RECORDS TO PROCESS:

- - - - - - -

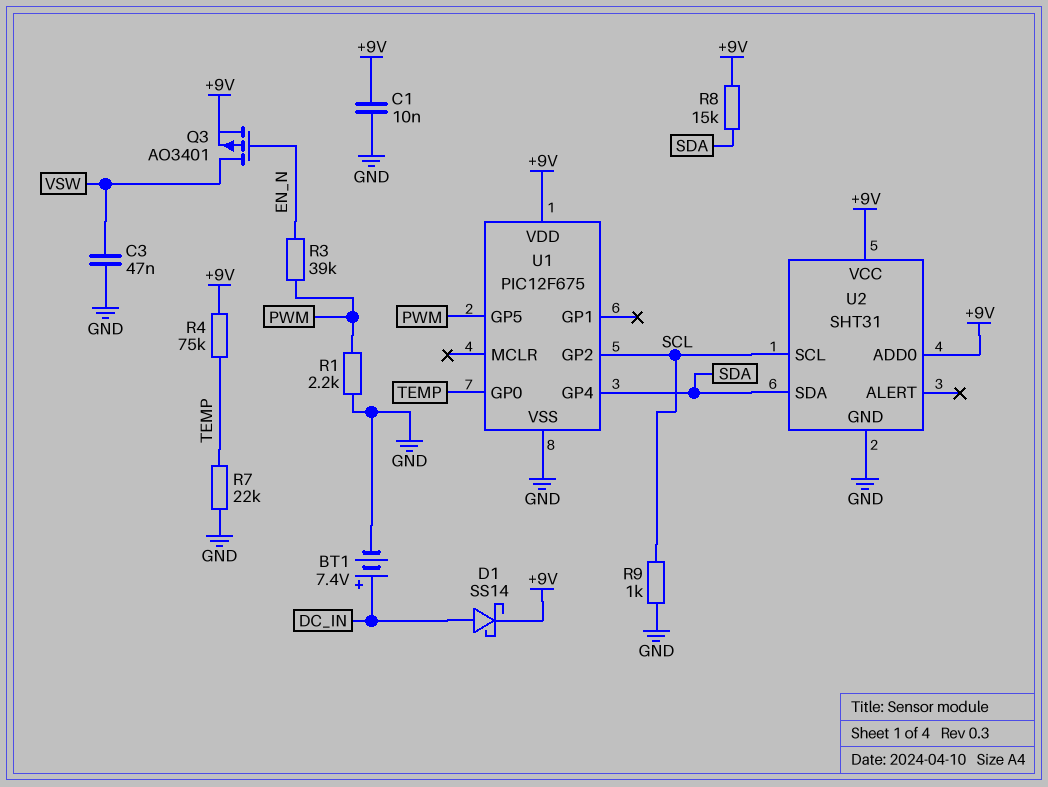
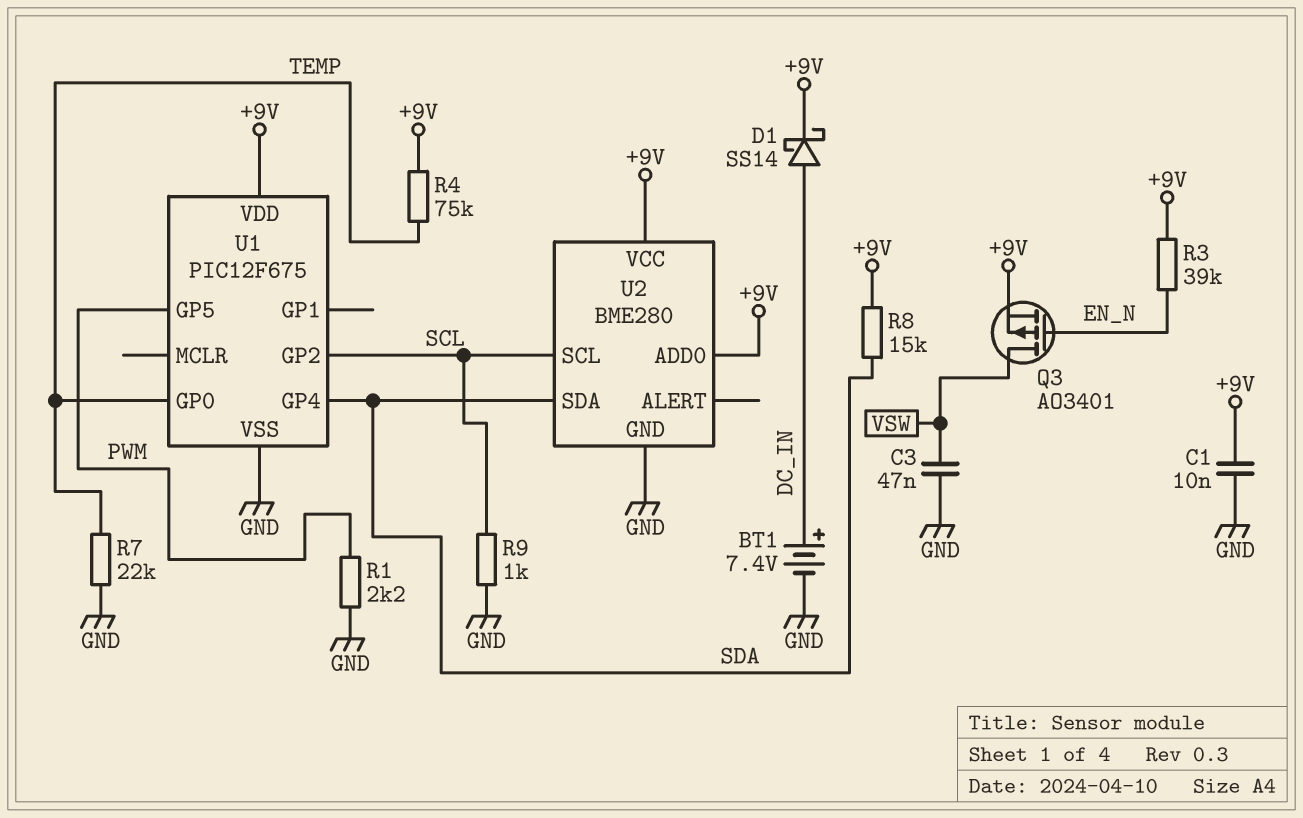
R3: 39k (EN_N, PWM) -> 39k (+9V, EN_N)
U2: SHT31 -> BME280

- - - - - - -

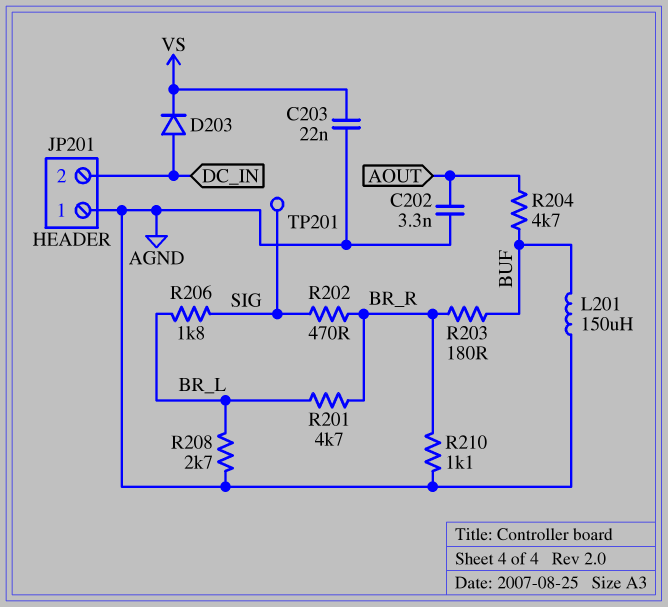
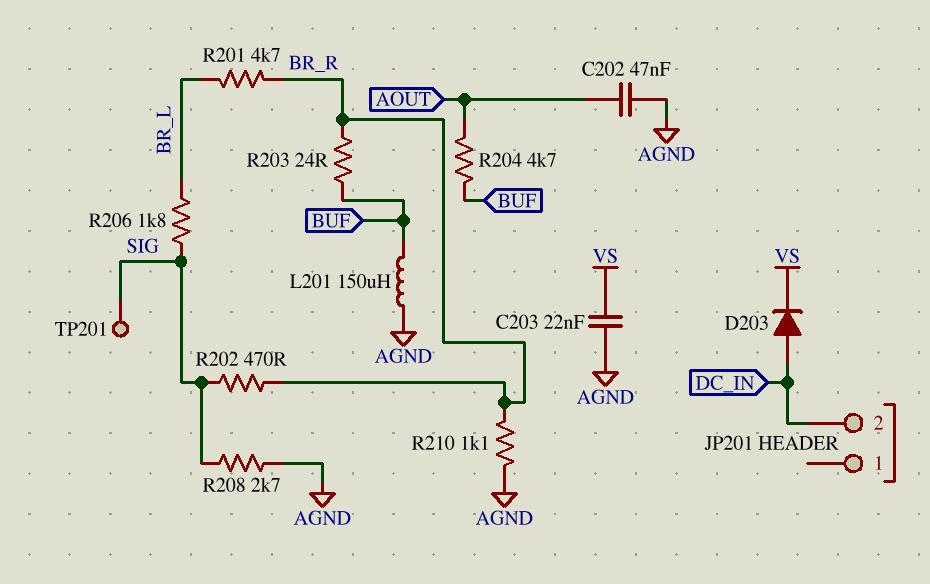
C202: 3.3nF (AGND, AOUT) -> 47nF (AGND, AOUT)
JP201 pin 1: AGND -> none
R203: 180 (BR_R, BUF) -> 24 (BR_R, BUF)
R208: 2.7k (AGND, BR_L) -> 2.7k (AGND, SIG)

- - - - - - -

Would you retype exactly the lines above, from the line with "C202: 3.3nF (AGND, AOUT) -> 47nF (AGND, AOUT)" to the line with "R208: 2.7k (AGND, BR_L) -> 2.7k (AGND, SIG)", with both end lines kept and nothing more?

C202: 3.3nF (AGND, AOUT) -> 47nF (AGND, AOUT)
JP201 pin 1: AGND -> none
R203: 180 (BR_R, BUF) -> 24 (BR_R, BUF)
R208: 2.7k (AGND, BR_L) -> 2.7k (AGND, SIG)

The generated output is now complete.